● Directions for this task:
Everything in the records below should be printed exactly, except the pictures.

● Data extract:

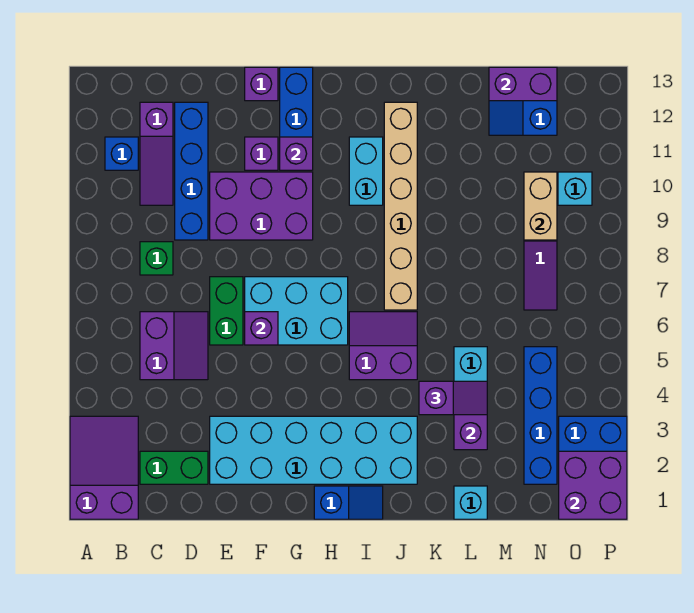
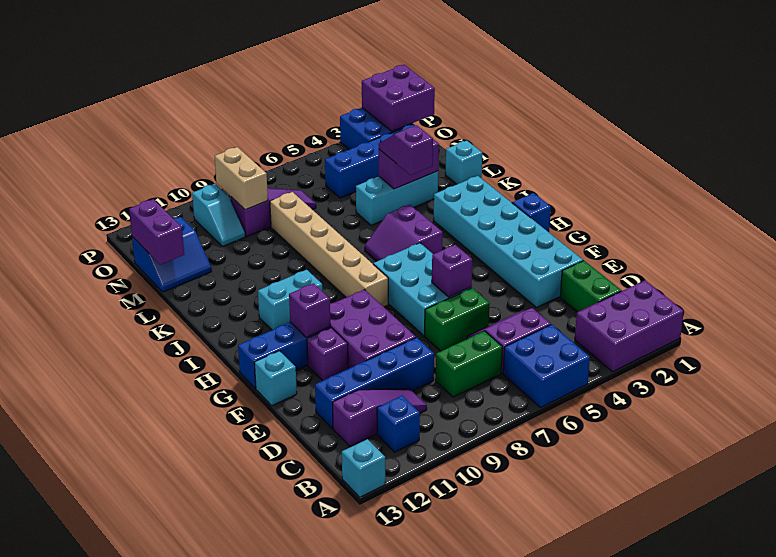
purple 2x3 slope [70,416,138,519] -> purple 2x3 brick [575,280,684,372]
none -> blue 2x2 brick [503,325,590,408]
none -> cyan 1x1 brick [342,439,385,497]
green 1x1 brick [140,242,173,275] -> green 1x2 brick [436,331,502,397]
purple 1x1 brick [245,67,278,101] -> cyan 1x1 brick [254,351,297,405]
tan 1x6 brick [384,102,417,310] -> tan 1x6 brick turned to [270,192,388,307]
tan 1x2 brick [524,172,557,240] -> tan 1x2 brick turned to [215,147,268,210]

● Written reply:
purple 2x3 slope [70,416,138,519] -> purple 2x3 brick [575,280,684,372]
none -> blue 2x2 brick [503,325,590,408]
none -> cyan 1x1 brick [342,439,385,497]
green 1x1 brick [140,242,173,275] -> green 1x2 brick [436,331,502,397]
purple 1x1 brick [245,67,278,101] -> cyan 1x1 brick [254,351,297,405]
tan 1x6 brick [384,102,417,310] -> tan 1x6 brick turned to [270,192,388,307]
tan 1x2 brick [524,172,557,240] -> tan 1x2 brick turned to [215,147,268,210]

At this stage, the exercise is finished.